PROVIDED INFORMATION section start

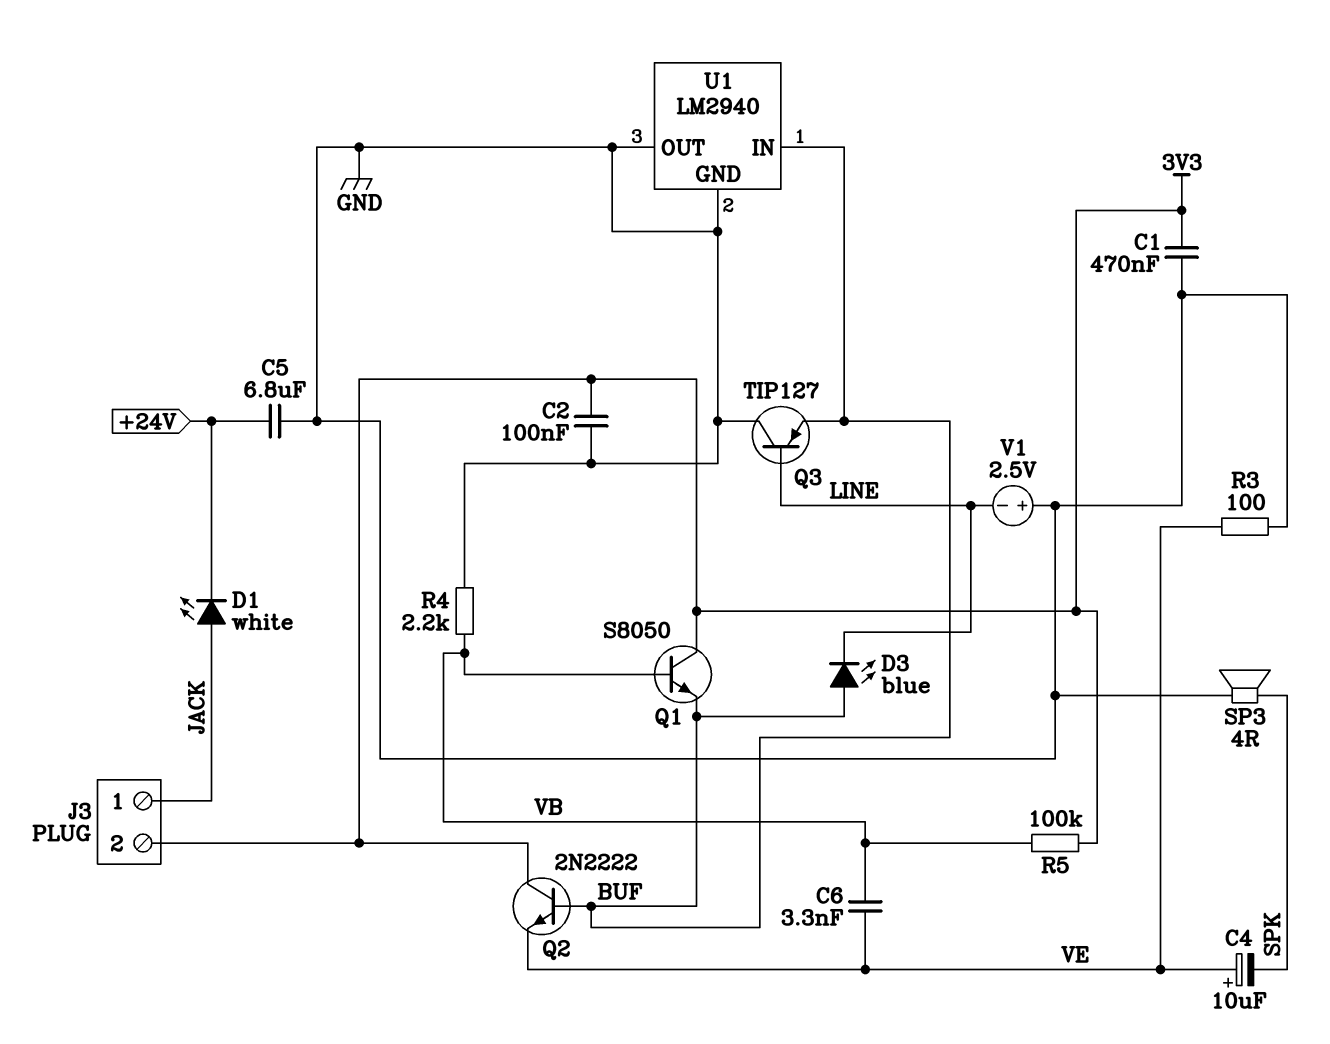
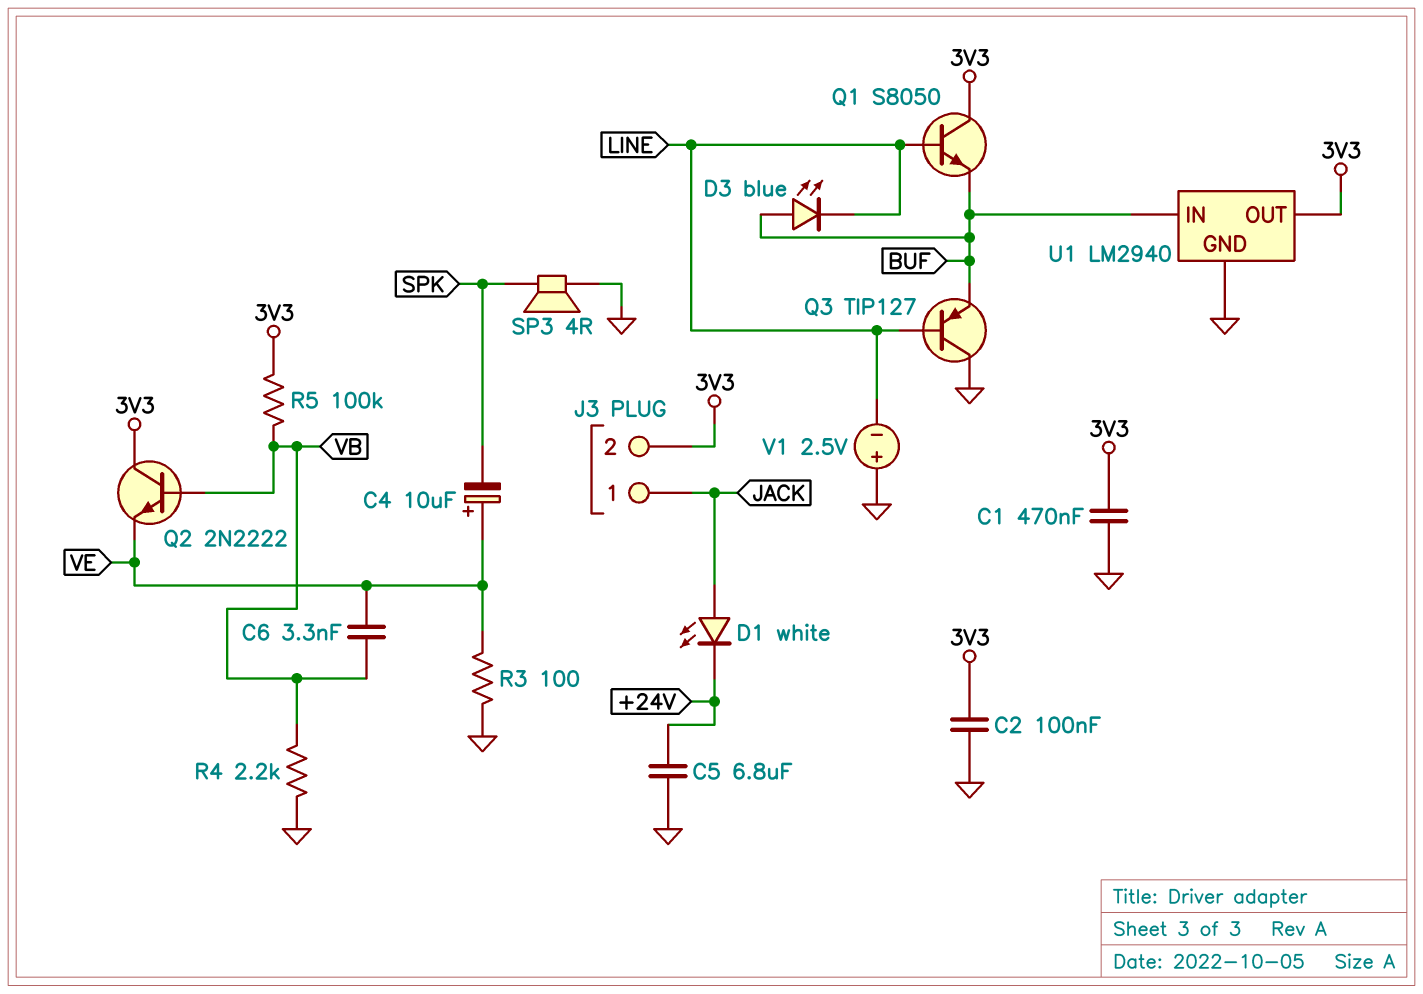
Q1: NPN S8050 (B VB, C 3V3, E BUF) -> NPN S8050 (B LINE, C 3V3, E BUF)
Q2: NPN 2N2222 (B BUF, C 3V3, E VE) -> NPN 2N2222 (B VB, C 3V3, E VE)
U1 pin OUT: GND -> 3V3

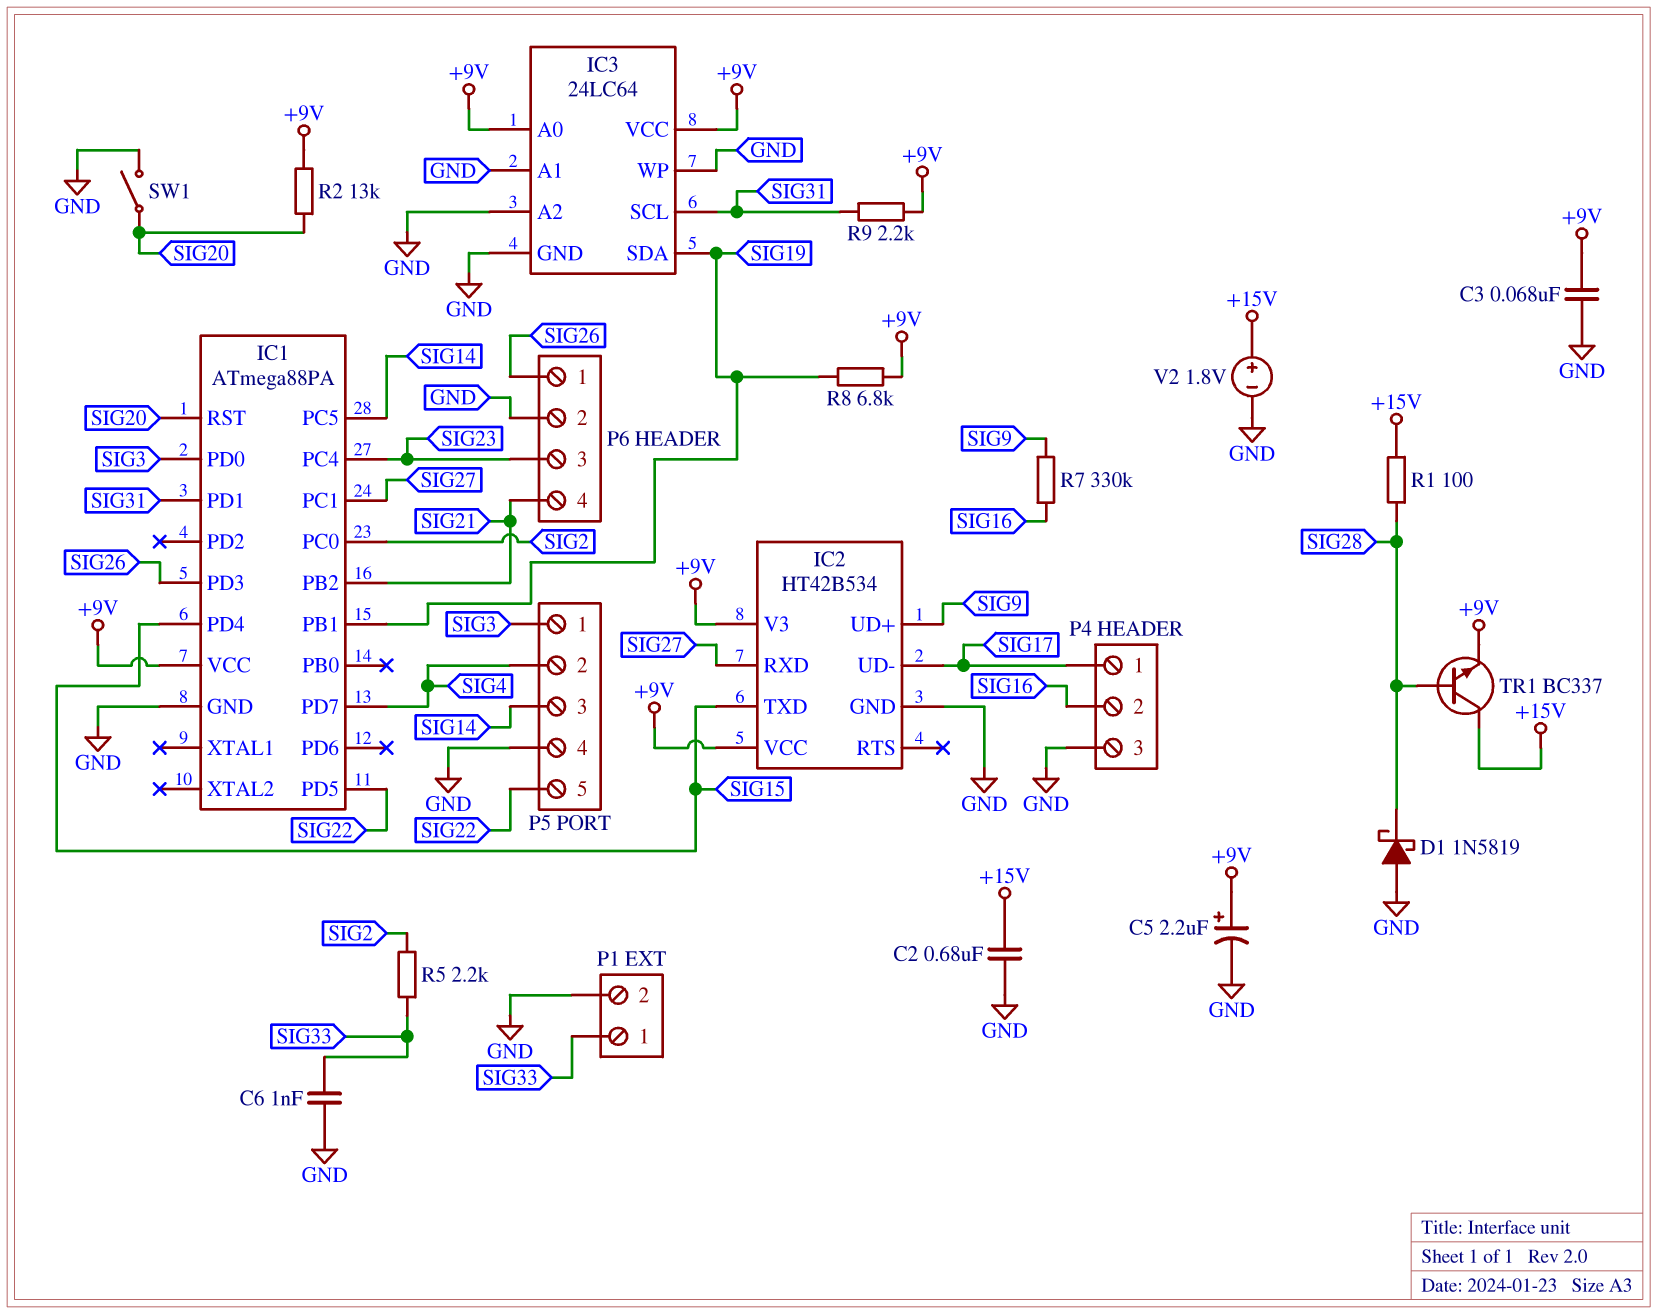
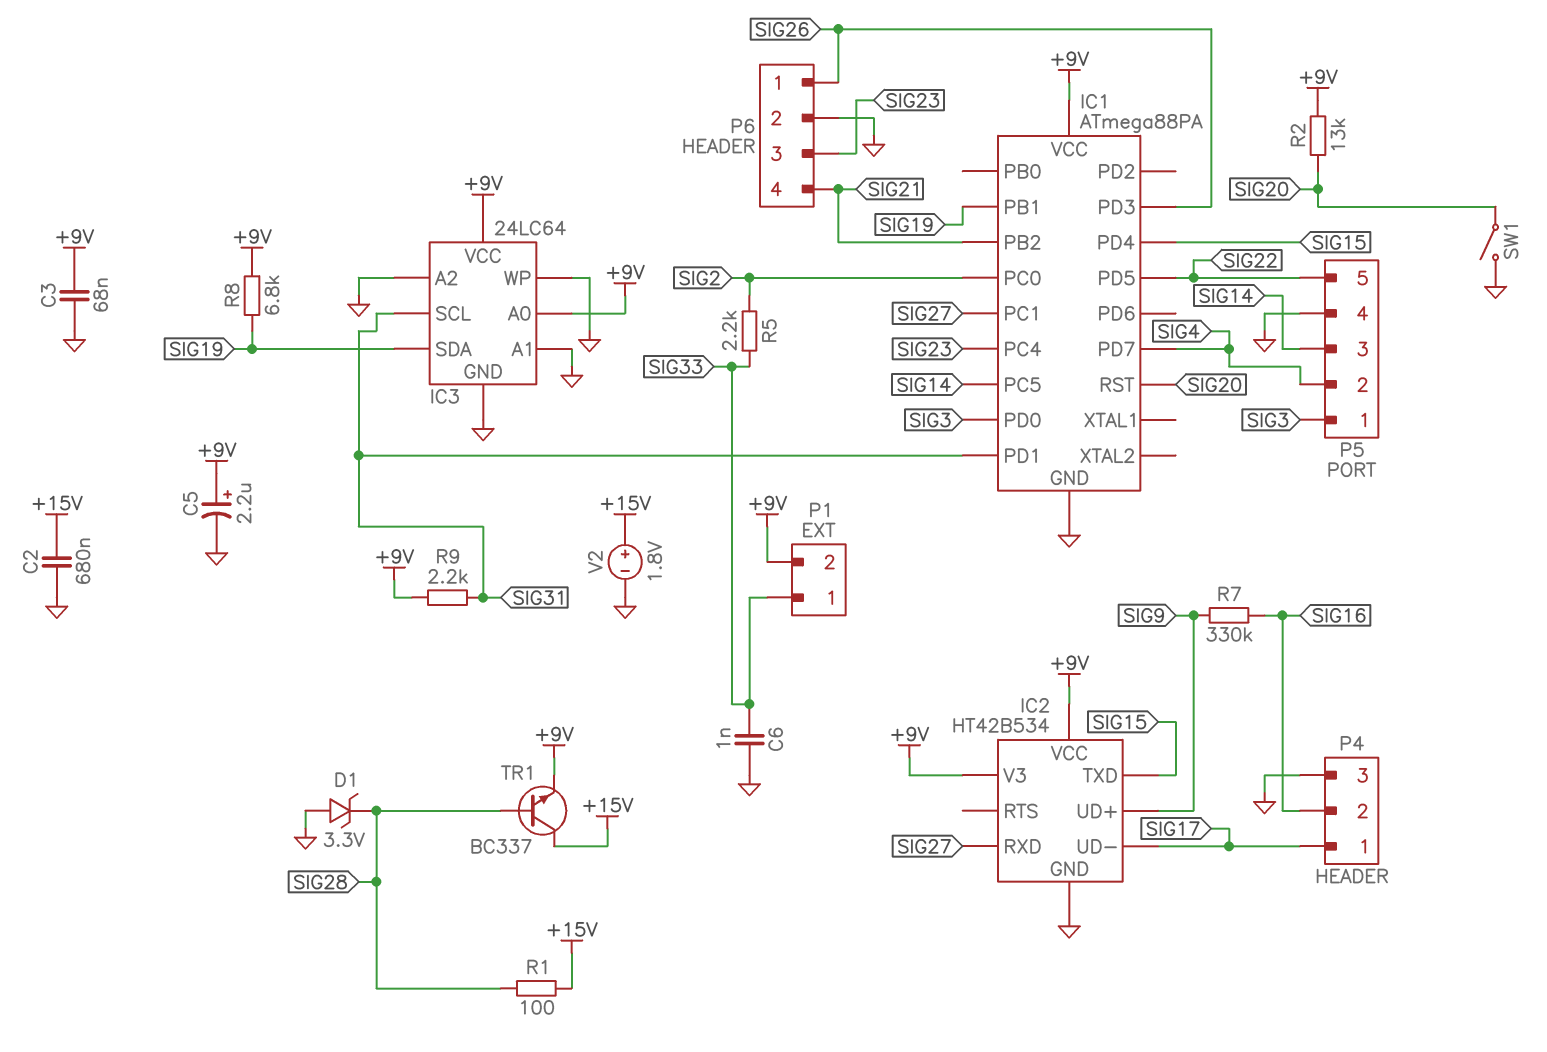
D1: schottky 1N5819 (A GND, K SIG28) -> zener 3.3V (A GND, K SIG28)
P1 pin 2: GND -> +9V

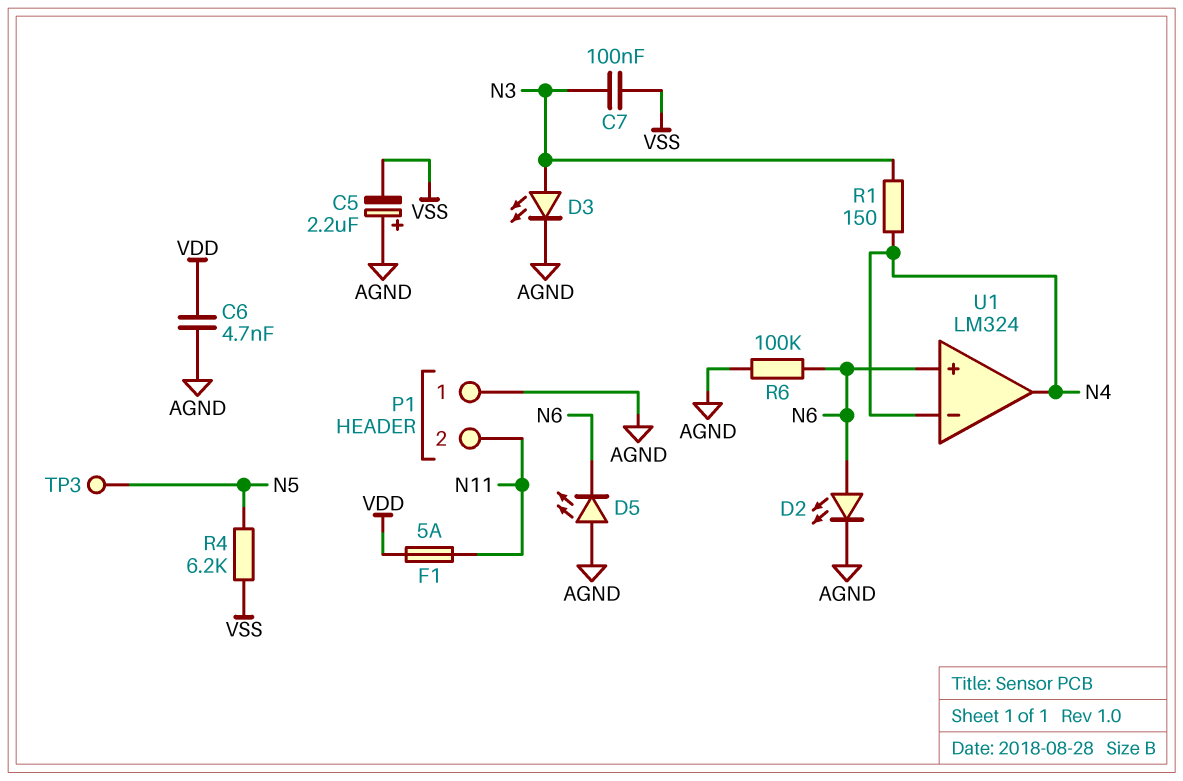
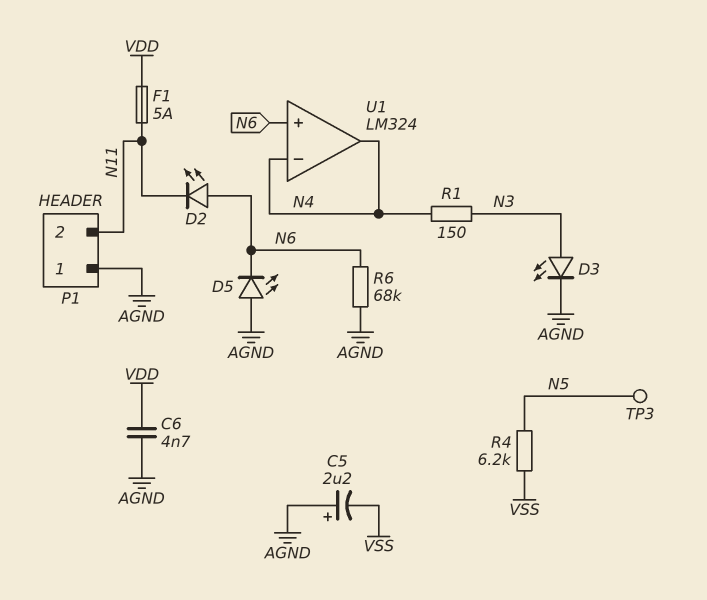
C7: 100nF (N3, VSS) -> none
D2: LED (A N6, K AGND) -> LED (A N6, K N11)
R6: 100k (AGND, N6) -> 68k (AGND, N6)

PROVIDED INFORMATION section end

[WHAT THE EXERCISE ASKS] Every line holding the string "AGND" should be copied here, so please find those lines in the data.

[TASK ANSWER]
D2: LED (A N6, K AGND) -> LED (A N6, K N11)
R6: 100k (AGND, N6) -> 68k (AGND, N6)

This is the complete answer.